[Opening Records to process section]

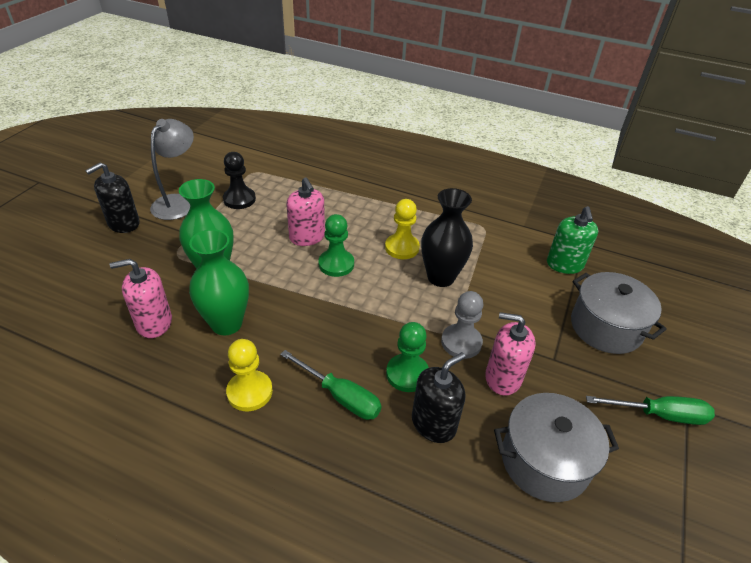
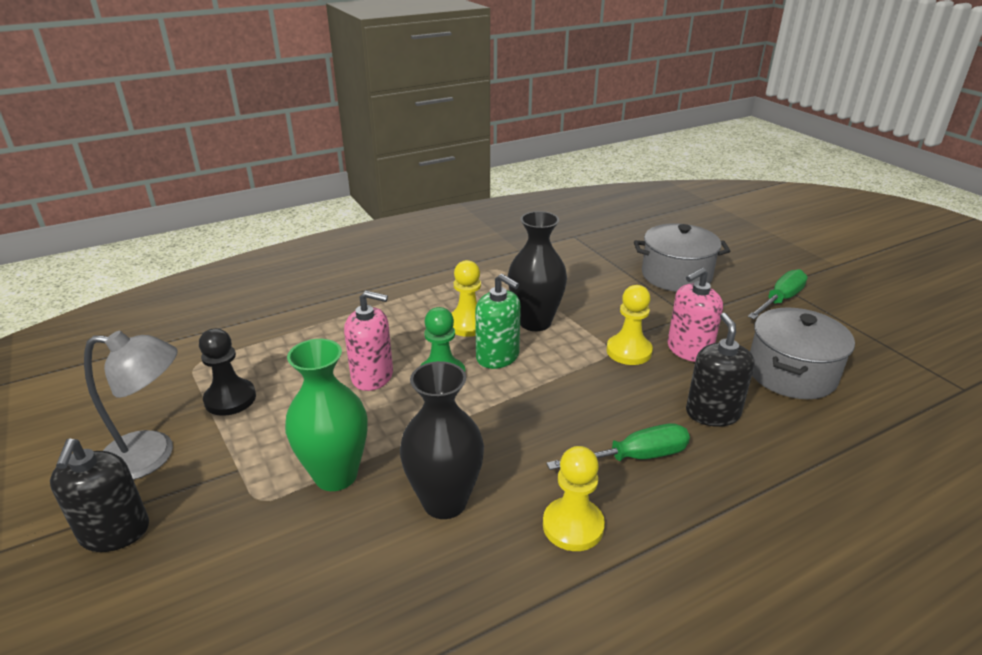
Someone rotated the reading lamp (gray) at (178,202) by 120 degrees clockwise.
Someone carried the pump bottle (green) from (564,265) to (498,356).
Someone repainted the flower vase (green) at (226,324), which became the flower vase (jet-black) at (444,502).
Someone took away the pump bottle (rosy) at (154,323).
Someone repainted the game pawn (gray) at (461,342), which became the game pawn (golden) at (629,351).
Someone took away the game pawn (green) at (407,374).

[Closing Records to process section]

What you should do:
Please copy the data above exactly; the pictures do not belong in the copy.

Response for this exercise:
Someone rotated the reading lamp (gray) at (178,202) by 120 degrees clockwise.
Someone carried the pump bottle (green) from (564,265) to (498,356).
Someone repainted the flower vase (green) at (226,324), which became the flower vase (jet-black) at (444,502).
Someone took away the pump bottle (rosy) at (154,323).
Someone repainted the game pawn (gray) at (461,342), which became the game pawn (golden) at (629,351).
Someone took away the game pawn (green) at (407,374).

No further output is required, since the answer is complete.